#### [Data records]
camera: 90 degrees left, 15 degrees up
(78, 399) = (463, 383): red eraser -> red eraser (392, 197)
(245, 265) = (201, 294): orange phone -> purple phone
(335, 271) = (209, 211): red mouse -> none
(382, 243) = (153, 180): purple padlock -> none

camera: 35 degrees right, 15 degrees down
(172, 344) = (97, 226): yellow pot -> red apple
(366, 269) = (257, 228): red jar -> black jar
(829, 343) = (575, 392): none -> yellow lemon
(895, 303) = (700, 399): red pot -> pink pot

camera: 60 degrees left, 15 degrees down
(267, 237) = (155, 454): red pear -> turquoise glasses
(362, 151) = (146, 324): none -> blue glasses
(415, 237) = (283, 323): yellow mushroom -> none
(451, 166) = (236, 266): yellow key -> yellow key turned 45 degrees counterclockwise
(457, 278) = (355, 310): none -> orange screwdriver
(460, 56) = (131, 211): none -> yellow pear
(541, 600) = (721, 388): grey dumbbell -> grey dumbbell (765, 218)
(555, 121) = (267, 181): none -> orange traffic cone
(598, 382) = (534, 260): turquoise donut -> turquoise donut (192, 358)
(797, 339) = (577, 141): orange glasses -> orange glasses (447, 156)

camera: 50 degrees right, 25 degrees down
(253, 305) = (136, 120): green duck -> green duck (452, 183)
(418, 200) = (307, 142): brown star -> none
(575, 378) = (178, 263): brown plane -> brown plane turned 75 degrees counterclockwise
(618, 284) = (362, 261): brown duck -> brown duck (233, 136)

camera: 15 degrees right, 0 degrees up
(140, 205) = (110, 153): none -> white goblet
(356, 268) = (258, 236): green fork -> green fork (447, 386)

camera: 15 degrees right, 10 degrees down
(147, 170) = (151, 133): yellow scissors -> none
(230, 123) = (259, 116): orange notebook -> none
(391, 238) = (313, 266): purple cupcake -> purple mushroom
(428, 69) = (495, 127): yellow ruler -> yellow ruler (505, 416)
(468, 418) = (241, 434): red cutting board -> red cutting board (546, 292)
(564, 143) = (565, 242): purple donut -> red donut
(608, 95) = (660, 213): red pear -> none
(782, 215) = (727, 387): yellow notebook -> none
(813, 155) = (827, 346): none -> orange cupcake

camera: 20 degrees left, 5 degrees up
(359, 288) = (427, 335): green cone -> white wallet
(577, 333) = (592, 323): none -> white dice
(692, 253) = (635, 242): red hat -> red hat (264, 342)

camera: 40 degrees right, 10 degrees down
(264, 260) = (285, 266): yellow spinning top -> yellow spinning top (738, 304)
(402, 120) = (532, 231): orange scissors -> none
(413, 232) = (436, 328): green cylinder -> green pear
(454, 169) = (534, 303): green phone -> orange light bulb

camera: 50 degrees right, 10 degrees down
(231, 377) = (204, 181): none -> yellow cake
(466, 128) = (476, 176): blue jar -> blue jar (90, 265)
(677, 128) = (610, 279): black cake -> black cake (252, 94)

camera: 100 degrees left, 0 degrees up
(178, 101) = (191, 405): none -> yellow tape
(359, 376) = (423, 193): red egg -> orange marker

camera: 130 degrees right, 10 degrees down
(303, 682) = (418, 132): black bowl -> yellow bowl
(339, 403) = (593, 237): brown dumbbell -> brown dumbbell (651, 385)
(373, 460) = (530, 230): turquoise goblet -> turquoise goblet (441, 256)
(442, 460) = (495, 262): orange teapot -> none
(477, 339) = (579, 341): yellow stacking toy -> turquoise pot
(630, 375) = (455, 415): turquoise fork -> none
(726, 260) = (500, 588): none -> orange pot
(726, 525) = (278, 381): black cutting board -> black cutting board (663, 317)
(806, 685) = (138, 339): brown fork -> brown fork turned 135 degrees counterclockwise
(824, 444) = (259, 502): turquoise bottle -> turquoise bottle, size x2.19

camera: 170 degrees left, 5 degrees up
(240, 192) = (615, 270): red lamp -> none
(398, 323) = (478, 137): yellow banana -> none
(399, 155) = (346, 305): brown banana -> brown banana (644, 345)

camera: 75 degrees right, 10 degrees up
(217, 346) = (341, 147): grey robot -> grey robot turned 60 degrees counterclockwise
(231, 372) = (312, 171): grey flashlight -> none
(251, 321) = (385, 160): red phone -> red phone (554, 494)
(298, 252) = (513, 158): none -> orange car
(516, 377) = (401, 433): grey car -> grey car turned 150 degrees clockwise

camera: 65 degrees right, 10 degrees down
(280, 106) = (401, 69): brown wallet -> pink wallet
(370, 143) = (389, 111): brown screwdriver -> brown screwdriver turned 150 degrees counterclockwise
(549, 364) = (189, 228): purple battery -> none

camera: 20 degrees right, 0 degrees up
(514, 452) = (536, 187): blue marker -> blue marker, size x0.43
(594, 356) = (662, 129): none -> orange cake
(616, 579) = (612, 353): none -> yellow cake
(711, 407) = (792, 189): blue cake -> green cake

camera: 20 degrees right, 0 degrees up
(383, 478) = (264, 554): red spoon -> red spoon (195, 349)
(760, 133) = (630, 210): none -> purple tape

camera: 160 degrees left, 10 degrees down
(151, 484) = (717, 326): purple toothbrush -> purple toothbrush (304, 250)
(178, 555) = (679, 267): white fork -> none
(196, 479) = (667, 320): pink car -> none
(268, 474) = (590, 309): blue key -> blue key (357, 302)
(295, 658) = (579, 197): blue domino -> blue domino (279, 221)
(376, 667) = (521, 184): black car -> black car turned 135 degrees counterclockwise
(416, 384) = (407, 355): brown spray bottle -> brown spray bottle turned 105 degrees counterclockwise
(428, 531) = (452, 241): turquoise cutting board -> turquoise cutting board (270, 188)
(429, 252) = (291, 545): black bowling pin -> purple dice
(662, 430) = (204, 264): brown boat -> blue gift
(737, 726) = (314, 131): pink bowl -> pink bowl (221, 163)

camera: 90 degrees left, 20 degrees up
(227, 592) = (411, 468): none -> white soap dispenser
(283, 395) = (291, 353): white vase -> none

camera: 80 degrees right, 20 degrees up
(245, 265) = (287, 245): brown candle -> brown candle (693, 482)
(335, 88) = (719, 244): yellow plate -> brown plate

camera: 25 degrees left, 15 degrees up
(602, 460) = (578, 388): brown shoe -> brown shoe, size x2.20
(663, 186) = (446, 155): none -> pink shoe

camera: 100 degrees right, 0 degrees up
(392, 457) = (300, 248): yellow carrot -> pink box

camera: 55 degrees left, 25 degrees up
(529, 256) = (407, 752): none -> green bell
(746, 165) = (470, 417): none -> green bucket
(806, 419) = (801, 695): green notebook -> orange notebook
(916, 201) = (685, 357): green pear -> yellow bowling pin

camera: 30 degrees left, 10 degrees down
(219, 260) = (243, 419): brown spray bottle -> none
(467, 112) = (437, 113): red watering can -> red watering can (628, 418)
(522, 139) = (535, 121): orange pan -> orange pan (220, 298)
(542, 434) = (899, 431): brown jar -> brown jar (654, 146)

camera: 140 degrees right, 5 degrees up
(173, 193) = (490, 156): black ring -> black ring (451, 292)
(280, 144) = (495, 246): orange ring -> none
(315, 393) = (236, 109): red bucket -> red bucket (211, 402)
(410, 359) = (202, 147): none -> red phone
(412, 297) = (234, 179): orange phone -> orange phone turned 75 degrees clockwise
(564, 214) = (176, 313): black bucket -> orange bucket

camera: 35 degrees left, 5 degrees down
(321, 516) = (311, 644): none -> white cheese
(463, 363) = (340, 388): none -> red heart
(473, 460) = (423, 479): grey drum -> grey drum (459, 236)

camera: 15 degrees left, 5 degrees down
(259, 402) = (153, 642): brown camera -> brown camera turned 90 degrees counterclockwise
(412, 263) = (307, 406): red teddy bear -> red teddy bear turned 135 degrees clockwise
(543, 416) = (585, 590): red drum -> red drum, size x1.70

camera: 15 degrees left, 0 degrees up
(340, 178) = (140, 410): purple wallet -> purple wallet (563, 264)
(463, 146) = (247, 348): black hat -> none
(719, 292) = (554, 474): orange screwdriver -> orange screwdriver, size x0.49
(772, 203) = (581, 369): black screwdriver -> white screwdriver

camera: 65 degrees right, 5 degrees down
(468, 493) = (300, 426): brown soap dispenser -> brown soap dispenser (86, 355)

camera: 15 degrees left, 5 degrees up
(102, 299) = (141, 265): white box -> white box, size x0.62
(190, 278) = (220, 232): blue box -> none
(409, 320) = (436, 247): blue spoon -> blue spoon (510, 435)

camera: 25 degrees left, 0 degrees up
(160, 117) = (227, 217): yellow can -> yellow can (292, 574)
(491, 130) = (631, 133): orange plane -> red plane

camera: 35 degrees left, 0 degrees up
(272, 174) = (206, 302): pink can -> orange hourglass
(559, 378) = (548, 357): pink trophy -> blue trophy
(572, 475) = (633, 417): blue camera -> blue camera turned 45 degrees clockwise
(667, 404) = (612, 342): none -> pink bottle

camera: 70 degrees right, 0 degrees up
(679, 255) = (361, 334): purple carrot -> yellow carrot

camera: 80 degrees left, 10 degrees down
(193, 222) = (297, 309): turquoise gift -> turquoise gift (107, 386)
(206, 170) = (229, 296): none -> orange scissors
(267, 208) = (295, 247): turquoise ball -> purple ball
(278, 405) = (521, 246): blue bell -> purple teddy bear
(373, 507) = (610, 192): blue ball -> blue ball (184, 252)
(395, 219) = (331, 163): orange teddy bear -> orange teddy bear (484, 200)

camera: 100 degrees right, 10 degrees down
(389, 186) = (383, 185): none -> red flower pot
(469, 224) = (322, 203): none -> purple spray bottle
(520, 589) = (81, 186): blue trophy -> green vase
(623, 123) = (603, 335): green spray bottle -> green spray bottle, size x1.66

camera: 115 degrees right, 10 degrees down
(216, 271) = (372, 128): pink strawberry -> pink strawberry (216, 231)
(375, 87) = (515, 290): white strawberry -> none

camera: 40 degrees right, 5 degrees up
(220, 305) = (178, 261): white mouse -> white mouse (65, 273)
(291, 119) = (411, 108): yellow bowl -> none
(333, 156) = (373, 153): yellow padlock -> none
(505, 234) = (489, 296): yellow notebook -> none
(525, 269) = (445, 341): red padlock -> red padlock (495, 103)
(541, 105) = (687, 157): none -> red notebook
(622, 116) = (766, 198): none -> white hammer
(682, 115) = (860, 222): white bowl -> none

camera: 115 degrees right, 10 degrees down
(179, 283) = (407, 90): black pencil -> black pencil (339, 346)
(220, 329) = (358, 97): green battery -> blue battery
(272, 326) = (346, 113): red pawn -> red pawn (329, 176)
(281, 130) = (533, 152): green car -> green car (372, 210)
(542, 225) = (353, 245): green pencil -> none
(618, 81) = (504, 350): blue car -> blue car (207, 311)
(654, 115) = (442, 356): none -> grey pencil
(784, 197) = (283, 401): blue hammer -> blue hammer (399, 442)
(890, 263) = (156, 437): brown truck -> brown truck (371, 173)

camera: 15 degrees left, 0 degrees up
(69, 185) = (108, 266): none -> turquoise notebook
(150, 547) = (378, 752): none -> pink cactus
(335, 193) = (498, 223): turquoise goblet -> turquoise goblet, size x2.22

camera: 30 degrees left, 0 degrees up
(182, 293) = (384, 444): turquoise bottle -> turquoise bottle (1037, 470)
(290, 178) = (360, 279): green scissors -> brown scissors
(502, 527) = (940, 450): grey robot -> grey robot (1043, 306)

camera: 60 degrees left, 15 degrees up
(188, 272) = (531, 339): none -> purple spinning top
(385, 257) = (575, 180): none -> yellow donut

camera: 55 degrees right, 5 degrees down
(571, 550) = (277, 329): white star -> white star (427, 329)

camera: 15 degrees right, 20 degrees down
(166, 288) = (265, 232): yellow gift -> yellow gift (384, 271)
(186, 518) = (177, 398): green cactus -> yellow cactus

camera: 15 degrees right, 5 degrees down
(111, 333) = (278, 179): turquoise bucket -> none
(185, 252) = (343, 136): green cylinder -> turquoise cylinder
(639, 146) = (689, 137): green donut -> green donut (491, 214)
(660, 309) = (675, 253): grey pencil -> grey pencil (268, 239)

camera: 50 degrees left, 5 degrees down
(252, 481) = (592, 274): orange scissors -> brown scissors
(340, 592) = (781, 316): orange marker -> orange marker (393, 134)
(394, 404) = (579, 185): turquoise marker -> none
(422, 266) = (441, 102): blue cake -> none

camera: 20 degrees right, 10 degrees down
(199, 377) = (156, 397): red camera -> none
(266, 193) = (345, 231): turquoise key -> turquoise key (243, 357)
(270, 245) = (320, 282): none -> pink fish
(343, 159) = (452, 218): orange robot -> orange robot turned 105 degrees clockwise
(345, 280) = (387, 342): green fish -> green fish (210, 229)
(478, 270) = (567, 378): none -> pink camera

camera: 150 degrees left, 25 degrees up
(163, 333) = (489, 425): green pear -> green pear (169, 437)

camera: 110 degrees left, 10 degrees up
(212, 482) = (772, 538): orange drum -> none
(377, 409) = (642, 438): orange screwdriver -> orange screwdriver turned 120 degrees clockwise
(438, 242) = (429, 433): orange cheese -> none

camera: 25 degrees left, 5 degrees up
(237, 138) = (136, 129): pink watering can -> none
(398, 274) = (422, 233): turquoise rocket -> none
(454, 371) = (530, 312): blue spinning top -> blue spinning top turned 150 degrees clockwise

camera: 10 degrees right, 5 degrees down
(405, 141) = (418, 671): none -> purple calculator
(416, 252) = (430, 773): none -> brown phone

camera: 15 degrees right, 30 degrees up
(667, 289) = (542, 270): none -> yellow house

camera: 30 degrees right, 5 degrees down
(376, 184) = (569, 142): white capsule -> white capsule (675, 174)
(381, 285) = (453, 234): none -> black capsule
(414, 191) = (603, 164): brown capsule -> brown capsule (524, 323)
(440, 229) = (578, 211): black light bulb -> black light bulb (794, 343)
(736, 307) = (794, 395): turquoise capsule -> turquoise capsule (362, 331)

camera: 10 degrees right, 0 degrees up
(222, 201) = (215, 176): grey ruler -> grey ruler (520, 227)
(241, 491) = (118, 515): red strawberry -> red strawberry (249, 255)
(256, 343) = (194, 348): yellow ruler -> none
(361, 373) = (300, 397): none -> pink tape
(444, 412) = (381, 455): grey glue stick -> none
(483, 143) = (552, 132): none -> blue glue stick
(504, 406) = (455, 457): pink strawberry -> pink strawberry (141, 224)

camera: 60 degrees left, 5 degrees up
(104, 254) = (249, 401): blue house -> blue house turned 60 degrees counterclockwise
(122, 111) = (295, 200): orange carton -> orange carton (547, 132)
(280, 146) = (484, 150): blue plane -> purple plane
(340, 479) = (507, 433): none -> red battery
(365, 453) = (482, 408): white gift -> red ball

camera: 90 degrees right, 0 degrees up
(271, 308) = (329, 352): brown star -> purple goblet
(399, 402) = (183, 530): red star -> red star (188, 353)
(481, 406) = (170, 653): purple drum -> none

#### [Problem to solve]
Restate word for word the lines in the material above from the one with "(173, 193) = (490, 156): black" to the one with "(564, 214) = (176, 313): black"; both of those lines count, and nothing else does.

#### [Exercise result]
(173, 193) = (490, 156): black ring -> black ring (451, 292)
(280, 144) = (495, 246): orange ring -> none
(315, 393) = (236, 109): red bucket -> red bucket (211, 402)
(410, 359) = (202, 147): none -> red phone
(412, 297) = (234, 179): orange phone -> orange phone turned 75 degrees clockwise
(564, 214) = (176, 313): black bucket -> orange bucket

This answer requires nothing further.